Data for this task

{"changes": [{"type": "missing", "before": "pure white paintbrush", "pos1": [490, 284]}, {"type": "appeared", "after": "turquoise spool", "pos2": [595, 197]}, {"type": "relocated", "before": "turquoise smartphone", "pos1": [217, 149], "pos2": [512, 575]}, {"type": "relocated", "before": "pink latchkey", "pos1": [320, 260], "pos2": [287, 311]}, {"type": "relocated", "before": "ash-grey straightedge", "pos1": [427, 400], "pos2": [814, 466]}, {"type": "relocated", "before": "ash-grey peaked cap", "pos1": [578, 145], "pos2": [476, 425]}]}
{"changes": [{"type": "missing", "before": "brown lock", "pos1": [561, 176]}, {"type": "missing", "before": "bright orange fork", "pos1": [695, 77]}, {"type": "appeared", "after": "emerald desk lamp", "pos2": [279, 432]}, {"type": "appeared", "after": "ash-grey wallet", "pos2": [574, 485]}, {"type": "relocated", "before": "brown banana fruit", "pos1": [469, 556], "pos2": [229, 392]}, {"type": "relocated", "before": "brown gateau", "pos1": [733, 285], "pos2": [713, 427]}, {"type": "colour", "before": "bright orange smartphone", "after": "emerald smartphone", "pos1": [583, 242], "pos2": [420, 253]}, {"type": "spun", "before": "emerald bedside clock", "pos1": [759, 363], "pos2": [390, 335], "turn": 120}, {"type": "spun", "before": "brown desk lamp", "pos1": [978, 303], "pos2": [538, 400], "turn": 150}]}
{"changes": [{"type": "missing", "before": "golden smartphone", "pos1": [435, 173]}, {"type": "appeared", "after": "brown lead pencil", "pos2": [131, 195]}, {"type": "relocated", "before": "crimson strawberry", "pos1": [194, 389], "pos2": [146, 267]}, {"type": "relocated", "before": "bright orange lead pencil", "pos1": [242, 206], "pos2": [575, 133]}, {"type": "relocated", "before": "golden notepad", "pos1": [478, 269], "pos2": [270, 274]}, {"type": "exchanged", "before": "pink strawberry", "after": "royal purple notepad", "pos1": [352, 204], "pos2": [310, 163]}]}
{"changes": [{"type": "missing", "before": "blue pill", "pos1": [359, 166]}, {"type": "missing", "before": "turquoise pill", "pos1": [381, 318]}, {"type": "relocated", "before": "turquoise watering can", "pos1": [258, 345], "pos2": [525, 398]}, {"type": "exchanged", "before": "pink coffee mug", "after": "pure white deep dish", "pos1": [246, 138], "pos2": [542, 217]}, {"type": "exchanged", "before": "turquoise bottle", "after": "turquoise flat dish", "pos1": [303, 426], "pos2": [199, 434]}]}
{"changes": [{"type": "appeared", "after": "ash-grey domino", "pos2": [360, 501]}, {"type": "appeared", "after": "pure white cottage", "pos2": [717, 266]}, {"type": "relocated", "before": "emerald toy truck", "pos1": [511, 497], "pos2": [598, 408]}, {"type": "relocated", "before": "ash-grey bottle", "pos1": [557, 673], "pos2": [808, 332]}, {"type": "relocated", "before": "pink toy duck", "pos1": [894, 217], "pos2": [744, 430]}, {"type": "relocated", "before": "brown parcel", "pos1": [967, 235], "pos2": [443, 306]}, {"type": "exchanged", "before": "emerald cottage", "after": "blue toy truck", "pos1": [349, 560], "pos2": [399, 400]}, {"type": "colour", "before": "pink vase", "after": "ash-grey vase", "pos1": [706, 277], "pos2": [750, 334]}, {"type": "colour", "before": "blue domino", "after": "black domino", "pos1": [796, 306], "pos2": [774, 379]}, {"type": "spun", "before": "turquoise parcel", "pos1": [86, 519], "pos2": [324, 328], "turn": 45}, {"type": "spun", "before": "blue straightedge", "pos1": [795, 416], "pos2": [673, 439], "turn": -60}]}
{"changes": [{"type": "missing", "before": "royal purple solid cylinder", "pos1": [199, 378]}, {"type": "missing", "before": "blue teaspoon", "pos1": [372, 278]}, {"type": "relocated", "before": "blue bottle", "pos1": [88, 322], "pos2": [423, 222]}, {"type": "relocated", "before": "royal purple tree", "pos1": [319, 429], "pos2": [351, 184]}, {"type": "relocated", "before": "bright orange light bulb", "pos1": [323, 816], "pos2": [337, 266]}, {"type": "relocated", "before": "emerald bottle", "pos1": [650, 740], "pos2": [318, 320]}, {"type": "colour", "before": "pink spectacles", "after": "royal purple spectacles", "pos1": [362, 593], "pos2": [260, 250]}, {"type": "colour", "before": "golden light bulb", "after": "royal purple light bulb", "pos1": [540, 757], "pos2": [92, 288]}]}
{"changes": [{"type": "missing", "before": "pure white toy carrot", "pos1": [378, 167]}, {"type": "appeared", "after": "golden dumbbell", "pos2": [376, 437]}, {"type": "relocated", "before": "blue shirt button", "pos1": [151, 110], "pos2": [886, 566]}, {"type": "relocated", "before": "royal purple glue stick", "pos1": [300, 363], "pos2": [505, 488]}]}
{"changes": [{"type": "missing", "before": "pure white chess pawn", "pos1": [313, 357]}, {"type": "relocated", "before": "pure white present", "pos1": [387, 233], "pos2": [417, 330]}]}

The problem
Please print each entry once more, exactly as it reads.

Solved exercise
{"changes": [{"type": "missing", "before": "pure white paintbrush", "pos1": [490, 284]}, {"type": "appeared", "after": "turquoise spool", "pos2": [595, 197]}, {"type": "relocated", "before": "turquoise smartphone", "pos1": [217, 149], "pos2": [512, 575]}, {"type": "relocated", "before": "pink latchkey", "pos1": [320, 260], "pos2": [287, 311]}, {"type": "relocated", "before": "ash-grey straightedge", "pos1": [427, 400], "pos2": [814, 466]}, {"type": "relocated", "before": "ash-grey peaked cap", "pos1": [578, 145], "pos2": [476, 425]}]}
{"changes": [{"type": "missing", "before": "brown lock", "pos1": [561, 176]}, {"type": "missing", "before": "bright orange fork", "pos1": [695, 77]}, {"type": "appeared", "after": "emerald desk lamp", "pos2": [279, 432]}, {"type": "appeared", "after": "ash-grey wallet", "pos2": [574, 485]}, {"type": "relocated", "before": "brown banana fruit", "pos1": [469, 556], "pos2": [229, 392]}, {"type": "relocated", "before": "brown gateau", "pos1": [733, 285], "pos2": [713, 427]}, {"type": "colour", "before": "bright orange smartphone", "after": "emerald smartphone", "pos1": [583, 242], "pos2": [420, 253]}, {"type": "spun", "before": "emerald bedside clock", "pos1": [759, 363], "pos2": [390, 335], "turn": 120}, {"type": "spun", "before": "brown desk lamp", "pos1": [978, 303], "pos2": [538, 400], "turn": 150}]}
{"changes": [{"type": "missing", "before": "golden smartphone", "pos1": [435, 173]}, {"type": "appeared", "after": "brown lead pencil", "pos2": [131, 195]}, {"type": "relocated", "before": "crimson strawberry", "pos1": [194, 389], "pos2": [146, 267]}, {"type": "relocated", "before": "bright orange lead pencil", "pos1": [242, 206], "pos2": [575, 133]}, {"type": "relocated", "before": "golden notepad", "pos1": [478, 269], "pos2": [270, 274]}, {"type": "exchanged", "before": "pink strawberry", "after": "royal purple notepad", "pos1": [352, 204], "pos2": [310, 163]}]}
{"changes": [{"type": "missing", "before": "blue pill", "pos1": [359, 166]}, {"type": "missing", "before": "turquoise pill", "pos1": [381, 318]}, {"type": "relocated", "before": "turquoise watering can", "pos1": [258, 345], "pos2": [525, 398]}, {"type": "exchanged", "before": "pink coffee mug", "after": "pure white deep dish", "pos1": [246, 138], "pos2": [542, 217]}, {"type": "exchanged", "before": "turquoise bottle", "after": "turquoise flat dish", "pos1": [303, 426], "pos2": [199, 434]}]}
{"changes": [{"type": "appeared", "after": "ash-grey domino", "pos2": [360, 501]}, {"type": "appeared", "after": "pure white cottage", "pos2": [717, 266]}, {"type": "relocated", "before": "emerald toy truck", "pos1": [511, 497], "pos2": [598, 408]}, {"type": "relocated", "before": "ash-grey bottle", "pos1": [557, 673], "pos2": [808, 332]}, {"type": "relocated", "before": "pink toy duck", "pos1": [894, 217], "pos2": [744, 430]}, {"type": "relocated", "before": "brown parcel", "pos1": [967, 235], "pos2": [443, 306]}, {"type": "exchanged", "before": "emerald cottage", "after": "blue toy truck", "pos1": [349, 560], "pos2": [399, 400]}, {"type": "colour", "before": "pink vase", "after": "ash-grey vase", "pos1": [706, 277], "pos2": [750, 334]}, {"type": "colour", "before": "blue domino", "after": "black domino", "pos1": [796, 306], "pos2": [774, 379]}, {"type": "spun", "before": "turquoise parcel", "pos1": [86, 519], "pos2": [324, 328], "turn": 45}, {"type": "spun", "before": "blue straightedge", "pos1": [795, 416], "pos2": [673, 439], "turn": -60}]}
{"changes": [{"type": "missing", "before": "royal purple solid cylinder", "pos1": [199, 378]}, {"type": "missing", "before": "blue teaspoon", "pos1": [372, 278]}, {"type": "relocated", "before": "blue bottle", "pos1": [88, 322], "pos2": [423, 222]}, {"type": "relocated", "before": "royal purple tree", "pos1": [319, 429], "pos2": [351, 184]}, {"type": "relocated", "before": "bright orange light bulb", "pos1": [323, 816], "pos2": [337, 266]}, {"type": "relocated", "before": "emerald bottle", "pos1": [650, 740], "pos2": [318, 320]}, {"type": "colour", "before": "pink spectacles", "after": "royal purple spectacles", "pos1": [362, 593], "pos2": [260, 250]}, {"type": "colour", "before": "golden light bulb", "after": "royal purple light bulb", "pos1": [540, 757], "pos2": [92, 288]}]}
{"changes": [{"type": "missing", "before": "pure white toy carrot", "pos1": [378, 167]}, {"type": "appeared", "after": "golden dumbbell", "pos2": [376, 437]}, {"type": "relocated", "before": "blue shirt button", "pos1": [151, 110], "pos2": [886, 566]}, {"type": "relocated", "before": "royal purple glue stick", "pos1": [300, 363], "pos2": [505, 488]}]}
{"changes": [{"type": "missing", "before": "pure white chess pawn", "pos1": [313, 357]}, {"type": "relocated", "before": "pure white present", "pos1": [387, 233], "pos2": [417, 330]}]}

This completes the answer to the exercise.